▶ _What to produce_: Rewrite every line of the items below as a numbered list, skipping any blank lines. Leave the pictures out of your answer.

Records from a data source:
==*==
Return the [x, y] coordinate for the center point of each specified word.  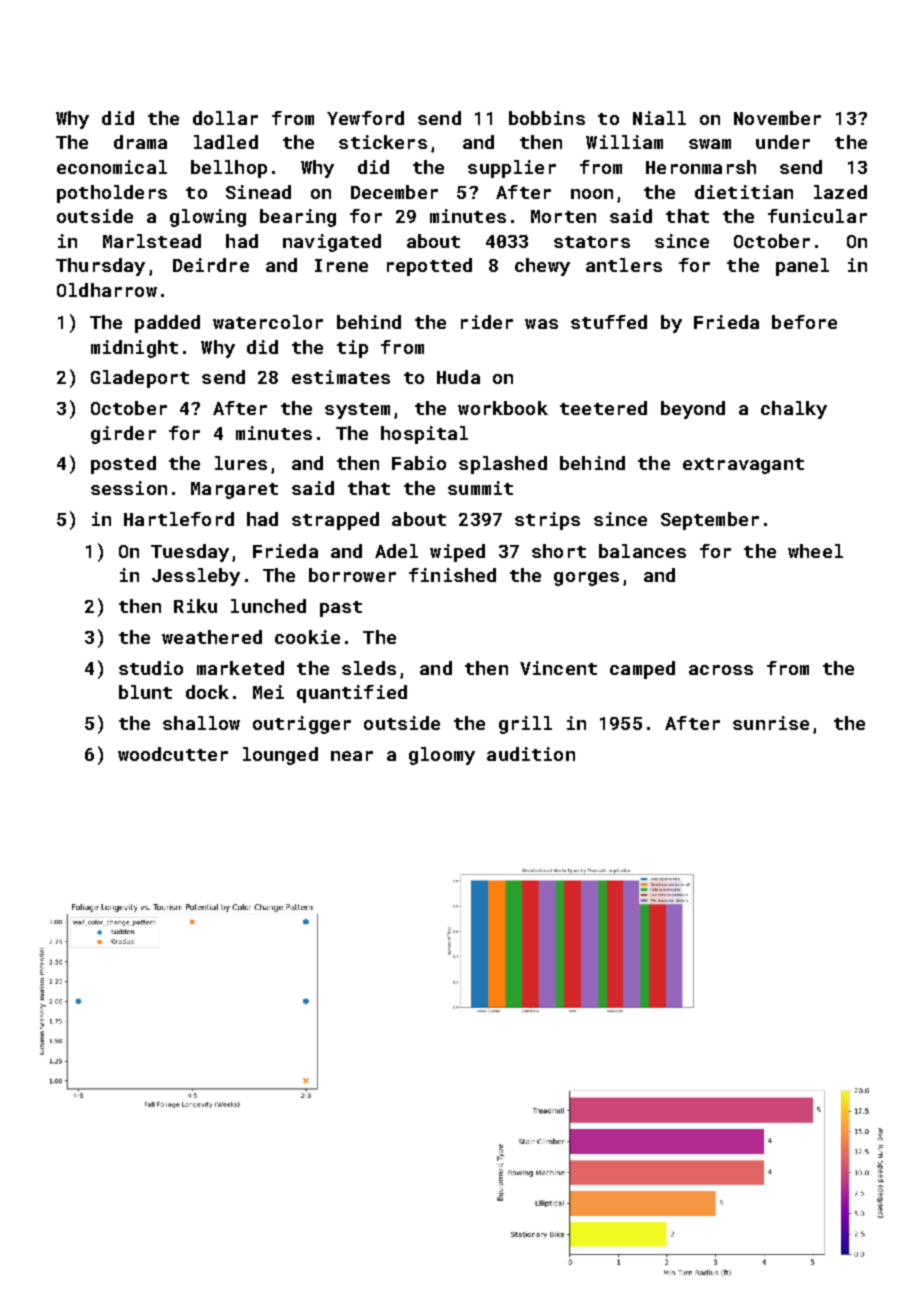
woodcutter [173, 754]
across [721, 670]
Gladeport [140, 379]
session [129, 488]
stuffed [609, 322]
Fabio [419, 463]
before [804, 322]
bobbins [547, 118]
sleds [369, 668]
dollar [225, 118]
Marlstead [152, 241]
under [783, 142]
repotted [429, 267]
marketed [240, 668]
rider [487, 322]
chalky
==*==
▶ _Task output_:
1. Return the [x, y] coordinate for the center point of each specified word.  
2. woodcutter [173, 754]
3. across [721, 670]
4. Gladeport [140, 379]
5. session [129, 488]
6. stuffed [609, 322]
7. Fabio [419, 463]
8. before [804, 322]
9. bobbins [547, 118]
10. sleds [369, 668]
11. dollar [225, 118]
12. Marlstead [152, 241]
13. under [783, 142]
14. repotted [429, 267]
15. marketed [240, 668]
16. rider [487, 322]
17. chalky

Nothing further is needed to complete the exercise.